Task directions:
In the data that follows, each entry is to be restated exactly.

Input for this task:

┌──

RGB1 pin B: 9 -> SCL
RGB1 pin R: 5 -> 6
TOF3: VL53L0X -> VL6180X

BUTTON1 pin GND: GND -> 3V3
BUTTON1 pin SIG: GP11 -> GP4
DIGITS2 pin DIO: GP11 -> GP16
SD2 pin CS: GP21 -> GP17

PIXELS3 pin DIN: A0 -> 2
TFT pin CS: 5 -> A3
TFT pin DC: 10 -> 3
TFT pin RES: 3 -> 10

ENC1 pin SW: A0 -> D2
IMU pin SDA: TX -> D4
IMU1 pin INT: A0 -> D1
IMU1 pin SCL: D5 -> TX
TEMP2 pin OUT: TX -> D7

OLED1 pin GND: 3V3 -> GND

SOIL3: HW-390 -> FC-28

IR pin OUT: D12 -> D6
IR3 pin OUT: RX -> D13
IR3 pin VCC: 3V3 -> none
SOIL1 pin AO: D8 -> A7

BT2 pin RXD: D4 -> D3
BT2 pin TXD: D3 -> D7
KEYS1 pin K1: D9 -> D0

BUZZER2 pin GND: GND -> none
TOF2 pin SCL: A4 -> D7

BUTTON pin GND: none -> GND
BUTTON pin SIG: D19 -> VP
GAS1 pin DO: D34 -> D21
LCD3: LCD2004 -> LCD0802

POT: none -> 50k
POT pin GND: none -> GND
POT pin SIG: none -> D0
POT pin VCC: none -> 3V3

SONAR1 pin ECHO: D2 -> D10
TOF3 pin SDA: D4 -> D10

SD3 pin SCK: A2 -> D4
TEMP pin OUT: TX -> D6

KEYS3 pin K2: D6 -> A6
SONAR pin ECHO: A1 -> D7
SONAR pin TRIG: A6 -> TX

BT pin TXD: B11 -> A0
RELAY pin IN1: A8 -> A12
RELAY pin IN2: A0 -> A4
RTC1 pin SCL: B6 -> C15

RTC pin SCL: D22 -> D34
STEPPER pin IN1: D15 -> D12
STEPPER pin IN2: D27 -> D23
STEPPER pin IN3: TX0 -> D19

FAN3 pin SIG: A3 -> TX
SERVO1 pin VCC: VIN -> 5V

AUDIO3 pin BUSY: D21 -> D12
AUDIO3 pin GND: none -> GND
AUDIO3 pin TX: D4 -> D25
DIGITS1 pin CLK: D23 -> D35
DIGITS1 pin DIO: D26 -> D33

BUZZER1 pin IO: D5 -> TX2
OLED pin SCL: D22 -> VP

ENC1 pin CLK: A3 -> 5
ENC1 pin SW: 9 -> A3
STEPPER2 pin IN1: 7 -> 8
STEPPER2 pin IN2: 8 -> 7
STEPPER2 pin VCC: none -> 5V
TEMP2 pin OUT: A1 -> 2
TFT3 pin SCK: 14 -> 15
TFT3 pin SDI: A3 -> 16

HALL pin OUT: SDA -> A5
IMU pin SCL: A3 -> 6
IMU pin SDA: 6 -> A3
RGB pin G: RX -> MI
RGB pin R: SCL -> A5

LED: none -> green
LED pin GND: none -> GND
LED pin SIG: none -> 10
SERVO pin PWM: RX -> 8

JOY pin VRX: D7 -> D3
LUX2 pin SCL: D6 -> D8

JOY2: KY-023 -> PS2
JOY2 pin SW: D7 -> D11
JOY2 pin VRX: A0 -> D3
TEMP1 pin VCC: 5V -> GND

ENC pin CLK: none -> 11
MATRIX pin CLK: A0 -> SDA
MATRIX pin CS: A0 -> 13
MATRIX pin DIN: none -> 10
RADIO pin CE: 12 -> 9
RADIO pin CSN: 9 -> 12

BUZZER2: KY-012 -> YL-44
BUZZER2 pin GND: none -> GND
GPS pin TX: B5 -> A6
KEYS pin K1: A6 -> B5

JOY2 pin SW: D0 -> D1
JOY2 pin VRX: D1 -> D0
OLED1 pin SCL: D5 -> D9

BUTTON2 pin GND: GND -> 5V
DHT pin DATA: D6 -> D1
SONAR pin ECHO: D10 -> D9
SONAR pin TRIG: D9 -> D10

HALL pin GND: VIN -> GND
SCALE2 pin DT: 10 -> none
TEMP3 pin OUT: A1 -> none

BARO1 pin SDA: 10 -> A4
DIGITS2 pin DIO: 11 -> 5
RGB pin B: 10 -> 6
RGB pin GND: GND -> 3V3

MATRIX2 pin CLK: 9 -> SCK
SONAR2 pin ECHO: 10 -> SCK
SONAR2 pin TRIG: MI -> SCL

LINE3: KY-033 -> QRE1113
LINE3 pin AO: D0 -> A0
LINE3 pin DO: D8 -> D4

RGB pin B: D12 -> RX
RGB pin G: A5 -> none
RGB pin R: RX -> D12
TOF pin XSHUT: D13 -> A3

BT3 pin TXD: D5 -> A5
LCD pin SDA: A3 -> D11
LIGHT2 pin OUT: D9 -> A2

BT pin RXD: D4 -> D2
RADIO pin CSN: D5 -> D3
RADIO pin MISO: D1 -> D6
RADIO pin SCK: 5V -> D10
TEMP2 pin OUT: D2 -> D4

└──

Answer space:
RGB1 pin B: 9 -> SCL
RGB1 pin R: 5 -> 6
TOF3: VL53L0X -> VL6180X

BUTTON1 pin GND: GND -> 3V3
BUTTON1 pin SIG: GP11 -> GP4
DIGITS2 pin DIO: GP11 -> GP16
SD2 pin CS: GP21 -> GP17

PIXELS3 pin DIN: A0 -> 2
TFT pin CS: 5 -> A3
TFT pin DC: 10 -> 3
TFT pin RES: 3 -> 10

ENC1 pin SW: A0 -> D2
IMU pin SDA: TX -> D4
IMU1 pin INT: A0 -> D1
IMU1 pin SCL: D5 -> TX
TEMP2 pin OUT: TX -> D7

OLED1 pin GND: 3V3 -> GND

SOIL3: HW-390 -> FC-28

IR pin OUT: D12 -> D6
IR3 pin OUT: RX -> D13
IR3 pin VCC: 3V3 -> none
SOIL1 pin AO: D8 -> A7

BT2 pin RXD: D4 -> D3
BT2 pin TXD: D3 -> D7
KEYS1 pin K1: D9 -> D0

BUZZER2 pin GND: GND -> none
TOF2 pin SCL: A4 -> D7

BUTTON pin GND: none -> GND
BUTTON pin SIG: D19 -> VP
GAS1 pin DO: D34 -> D21
LCD3: LCD2004 -> LCD0802

POT: none -> 50k
POT pin GND: none -> GND
POT pin SIG: none -> D0
POT pin VCC: none -> 3V3

SONAR1 pin ECHO: D2 -> D10
TOF3 pin SDA: D4 -> D10

SD3 pin SCK: A2 -> D4
TEMP pin OUT: TX -> D6

KEYS3 pin K2: D6 -> A6
SONAR pin ECHO: A1 -> D7
SONAR pin TRIG: A6 -> TX

BT pin TXD: B11 -> A0
RELAY pin IN1: A8 -> A12
RELAY pin IN2: A0 -> A4
RTC1 pin SCL: B6 -> C15

RTC pin SCL: D22 -> D34
STEPPER pin IN1: D15 -> D12
STEPPER pin IN2: D27 -> D23
STEPPER pin IN3: TX0 -> D19

FAN3 pin SIG: A3 -> TX
SERVO1 pin VCC: VIN -> 5V

AUDIO3 pin BUSY: D21 -> D12
AUDIO3 pin GND: none -> GND
AUDIO3 pin TX: D4 -> D25
DIGITS1 pin CLK: D23 -> D35
DIGITS1 pin DIO: D26 -> D33

BUZZER1 pin IO: D5 -> TX2
OLED pin SCL: D22 -> VP

ENC1 pin CLK: A3 -> 5
ENC1 pin SW: 9 -> A3
STEPPER2 pin IN1: 7 -> 8
STEPPER2 pin IN2: 8 -> 7
STEPPER2 pin VCC: none -> 5V
TEMP2 pin OUT: A1 -> 2
TFT3 pin SCK: 14 -> 15
TFT3 pin SDI: A3 -> 16

HALL pin OUT: SDA -> A5
IMU pin SCL: A3 -> 6
IMU pin SDA: 6 -> A3
RGB pin G: RX -> MI
RGB pin R: SCL -> A5

LED: none -> green
LED pin GND: none -> GND
LED pin SIG: none -> 10
SERVO pin PWM: RX -> 8

JOY pin VRX: D7 -> D3
LUX2 pin SCL: D6 -> D8

JOY2: KY-023 -> PS2
JOY2 pin SW: D7 -> D11
JOY2 pin VRX: A0 -> D3
TEMP1 pin VCC: 5V -> GND

ENC pin CLK: none -> 11
MATRIX pin CLK: A0 -> SDA
MATRIX pin CS: A0 -> 13
MATRIX pin DIN: none -> 10
RADIO pin CE: 12 -> 9
RADIO pin CSN: 9 -> 12

BUZZER2: KY-012 -> YL-44
BUZZER2 pin GND: none -> GND
GPS pin TX: B5 -> A6
KEYS pin K1: A6 -> B5

JOY2 pin SW: D0 -> D1
JOY2 pin VRX: D1 -> D0
OLED1 pin SCL: D5 -> D9

BUTTON2 pin GND: GND -> 5V
DHT pin DATA: D6 -> D1
SONAR pin ECHO: D10 -> D9
SONAR pin TRIG: D9 -> D10

HALL pin GND: VIN -> GND
SCALE2 pin DT: 10 -> none
TEMP3 pin OUT: A1 -> none

BARO1 pin SDA: 10 -> A4
DIGITS2 pin DIO: 11 -> 5
RGB pin B: 10 -> 6
RGB pin GND: GND -> 3V3

MATRIX2 pin CLK: 9 -> SCK
SONAR2 pin ECHO: 10 -> SCK
SONAR2 pin TRIG: MI -> SCL

LINE3: KY-033 -> QRE1113
LINE3 pin AO: D0 -> A0
LINE3 pin DO: D8 -> D4

RGB pin B: D12 -> RX
RGB pin G: A5 -> none
RGB pin R: RX -> D12
TOF pin XSHUT: D13 -> A3

BT3 pin TXD: D5 -> A5
LCD pin SDA: A3 -> D11
LIGHT2 pin OUT: D9 -> A2

BT pin RXD: D4 -> D2
RADIO pin CSN: D5 -> D3
RADIO pin MISO: D1 -> D6
RADIO pin SCK: 5V -> D10
TEMP2 pin OUT: D2 -> D4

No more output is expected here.